What you should do:
Transcribe the lines of the records starting with the one that has "Target: stroma. Reply" in it and ending with the last, and transcribe nothing else.

(Collected data)
»»
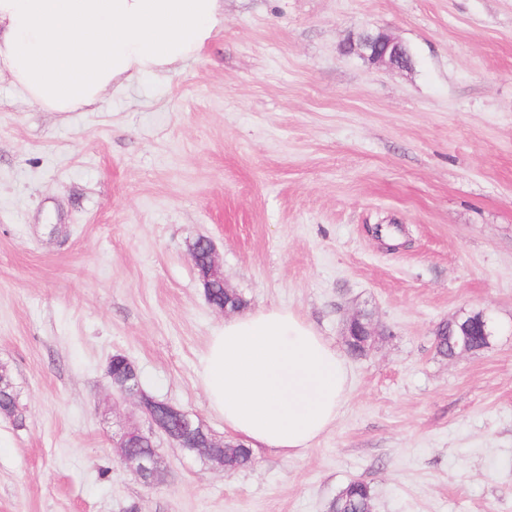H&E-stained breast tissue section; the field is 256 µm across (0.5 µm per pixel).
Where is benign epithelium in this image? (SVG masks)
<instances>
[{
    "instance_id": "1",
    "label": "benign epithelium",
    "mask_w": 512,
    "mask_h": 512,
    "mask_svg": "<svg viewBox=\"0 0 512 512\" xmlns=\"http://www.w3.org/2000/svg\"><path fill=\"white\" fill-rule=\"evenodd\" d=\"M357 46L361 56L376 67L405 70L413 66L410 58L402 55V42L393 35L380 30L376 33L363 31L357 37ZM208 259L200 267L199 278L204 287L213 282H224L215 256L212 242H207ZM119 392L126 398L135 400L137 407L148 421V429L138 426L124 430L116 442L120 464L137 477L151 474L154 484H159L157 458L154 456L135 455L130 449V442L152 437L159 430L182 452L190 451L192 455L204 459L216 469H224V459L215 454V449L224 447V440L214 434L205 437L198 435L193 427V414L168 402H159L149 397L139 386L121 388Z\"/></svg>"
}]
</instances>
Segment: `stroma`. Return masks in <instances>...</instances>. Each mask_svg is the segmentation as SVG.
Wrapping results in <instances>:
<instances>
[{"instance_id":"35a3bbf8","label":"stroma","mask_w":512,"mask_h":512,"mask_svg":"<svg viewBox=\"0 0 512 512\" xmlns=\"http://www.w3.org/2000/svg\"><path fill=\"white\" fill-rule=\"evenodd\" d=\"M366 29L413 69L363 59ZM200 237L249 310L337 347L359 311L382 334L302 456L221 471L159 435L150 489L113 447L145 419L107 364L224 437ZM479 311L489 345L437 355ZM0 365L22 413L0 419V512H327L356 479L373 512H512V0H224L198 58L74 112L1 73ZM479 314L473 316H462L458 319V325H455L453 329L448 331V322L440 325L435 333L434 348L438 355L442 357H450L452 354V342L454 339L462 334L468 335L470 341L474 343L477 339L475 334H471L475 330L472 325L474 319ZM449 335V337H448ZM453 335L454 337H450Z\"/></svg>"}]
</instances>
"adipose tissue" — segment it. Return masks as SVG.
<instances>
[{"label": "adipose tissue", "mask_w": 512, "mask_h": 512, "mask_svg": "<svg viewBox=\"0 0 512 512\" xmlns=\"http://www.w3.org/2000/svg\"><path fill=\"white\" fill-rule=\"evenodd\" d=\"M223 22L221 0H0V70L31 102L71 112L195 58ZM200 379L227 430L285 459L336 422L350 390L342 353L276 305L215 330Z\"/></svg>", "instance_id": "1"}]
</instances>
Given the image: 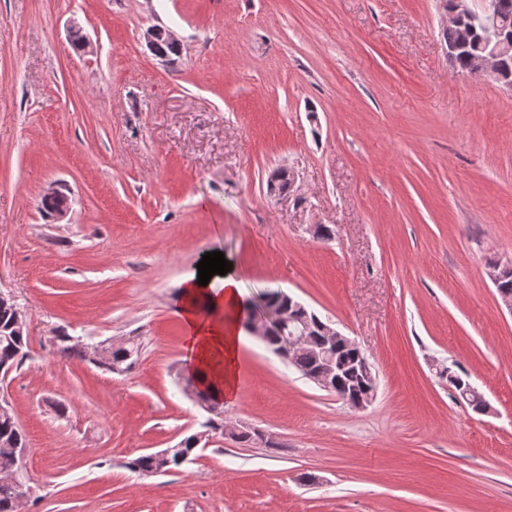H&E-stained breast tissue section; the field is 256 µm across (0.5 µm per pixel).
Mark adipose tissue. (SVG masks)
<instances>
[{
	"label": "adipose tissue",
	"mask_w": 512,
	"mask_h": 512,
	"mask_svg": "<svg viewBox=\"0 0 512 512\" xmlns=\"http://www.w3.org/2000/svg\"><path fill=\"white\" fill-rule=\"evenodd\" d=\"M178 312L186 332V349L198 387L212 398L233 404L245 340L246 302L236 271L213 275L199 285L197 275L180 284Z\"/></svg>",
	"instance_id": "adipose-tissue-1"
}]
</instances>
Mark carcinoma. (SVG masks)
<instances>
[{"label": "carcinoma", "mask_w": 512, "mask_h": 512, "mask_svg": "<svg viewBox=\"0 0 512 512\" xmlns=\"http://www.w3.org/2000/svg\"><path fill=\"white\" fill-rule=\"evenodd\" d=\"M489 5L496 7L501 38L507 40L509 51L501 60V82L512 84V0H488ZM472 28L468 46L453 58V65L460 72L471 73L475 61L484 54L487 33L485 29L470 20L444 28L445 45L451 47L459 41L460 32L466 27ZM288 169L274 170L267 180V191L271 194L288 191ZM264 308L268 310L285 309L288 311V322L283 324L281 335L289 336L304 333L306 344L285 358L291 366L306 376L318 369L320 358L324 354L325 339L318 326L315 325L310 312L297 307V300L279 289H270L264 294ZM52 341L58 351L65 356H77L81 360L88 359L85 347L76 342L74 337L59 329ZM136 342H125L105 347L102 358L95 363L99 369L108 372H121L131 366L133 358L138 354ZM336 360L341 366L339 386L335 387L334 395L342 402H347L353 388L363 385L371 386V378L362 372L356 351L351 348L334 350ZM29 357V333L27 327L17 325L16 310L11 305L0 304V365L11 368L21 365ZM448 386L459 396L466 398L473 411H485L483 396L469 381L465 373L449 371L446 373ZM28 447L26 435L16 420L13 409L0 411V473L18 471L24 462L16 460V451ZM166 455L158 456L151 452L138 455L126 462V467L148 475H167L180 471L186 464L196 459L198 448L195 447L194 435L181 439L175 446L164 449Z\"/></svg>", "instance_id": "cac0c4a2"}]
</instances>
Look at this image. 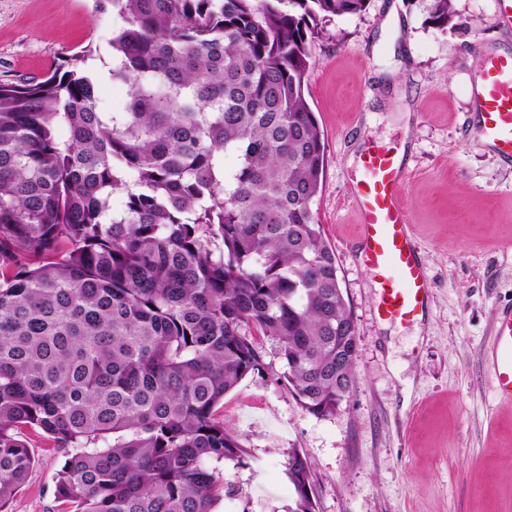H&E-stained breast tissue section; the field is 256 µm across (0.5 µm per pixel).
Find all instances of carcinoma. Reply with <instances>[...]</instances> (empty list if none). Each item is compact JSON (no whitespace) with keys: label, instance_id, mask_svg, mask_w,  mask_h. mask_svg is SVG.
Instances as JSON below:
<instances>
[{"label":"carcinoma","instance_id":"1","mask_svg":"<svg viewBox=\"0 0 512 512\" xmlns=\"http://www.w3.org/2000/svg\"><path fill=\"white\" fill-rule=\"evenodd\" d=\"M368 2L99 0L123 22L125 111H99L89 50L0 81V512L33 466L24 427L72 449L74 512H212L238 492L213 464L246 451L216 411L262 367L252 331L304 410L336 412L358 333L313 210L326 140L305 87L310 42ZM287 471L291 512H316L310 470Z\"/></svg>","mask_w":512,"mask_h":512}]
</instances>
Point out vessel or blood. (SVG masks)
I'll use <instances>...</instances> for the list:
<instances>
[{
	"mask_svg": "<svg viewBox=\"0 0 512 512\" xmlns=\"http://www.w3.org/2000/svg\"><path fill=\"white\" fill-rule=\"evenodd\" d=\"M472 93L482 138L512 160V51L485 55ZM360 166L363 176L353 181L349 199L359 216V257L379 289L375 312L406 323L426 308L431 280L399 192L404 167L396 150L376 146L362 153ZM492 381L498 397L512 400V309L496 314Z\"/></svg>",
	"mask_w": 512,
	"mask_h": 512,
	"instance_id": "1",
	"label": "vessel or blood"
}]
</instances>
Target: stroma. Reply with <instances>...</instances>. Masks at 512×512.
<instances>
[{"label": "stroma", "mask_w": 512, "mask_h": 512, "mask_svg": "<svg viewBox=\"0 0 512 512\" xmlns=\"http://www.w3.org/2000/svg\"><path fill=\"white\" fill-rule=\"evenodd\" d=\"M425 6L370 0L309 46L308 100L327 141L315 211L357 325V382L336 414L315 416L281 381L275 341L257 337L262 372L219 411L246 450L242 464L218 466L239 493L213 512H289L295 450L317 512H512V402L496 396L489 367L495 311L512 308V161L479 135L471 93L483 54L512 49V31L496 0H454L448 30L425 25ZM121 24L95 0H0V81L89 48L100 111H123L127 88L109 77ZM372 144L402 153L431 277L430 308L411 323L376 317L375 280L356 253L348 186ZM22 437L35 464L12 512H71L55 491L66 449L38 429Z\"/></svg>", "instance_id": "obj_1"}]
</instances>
««
Written reply:
Target: stroma. Reply with <instances>...</instances>. Masks at 512×512.
<instances>
[{"label": "stroma", "mask_w": 512, "mask_h": 512, "mask_svg": "<svg viewBox=\"0 0 512 512\" xmlns=\"http://www.w3.org/2000/svg\"><path fill=\"white\" fill-rule=\"evenodd\" d=\"M425 6L370 0L309 46L308 100L327 141L315 211L357 325V382L336 414L315 416L281 381L275 341L257 337L262 372L219 411L246 450L242 464L218 466L239 493L213 512H289L295 450L317 512H512V402L496 396L489 367L495 311L512 308V161L479 135L471 93L483 54L512 49V31L496 0H454L448 30L425 25ZM121 24L95 0H0V81L89 48L100 111H123L127 88L109 77ZM372 144L402 153L431 277L430 308L411 323L376 317L375 280L356 253L348 186ZM22 437L35 464L12 512H71L55 491L66 449L38 429Z\"/></svg>", "instance_id": "obj_1"}]
</instances>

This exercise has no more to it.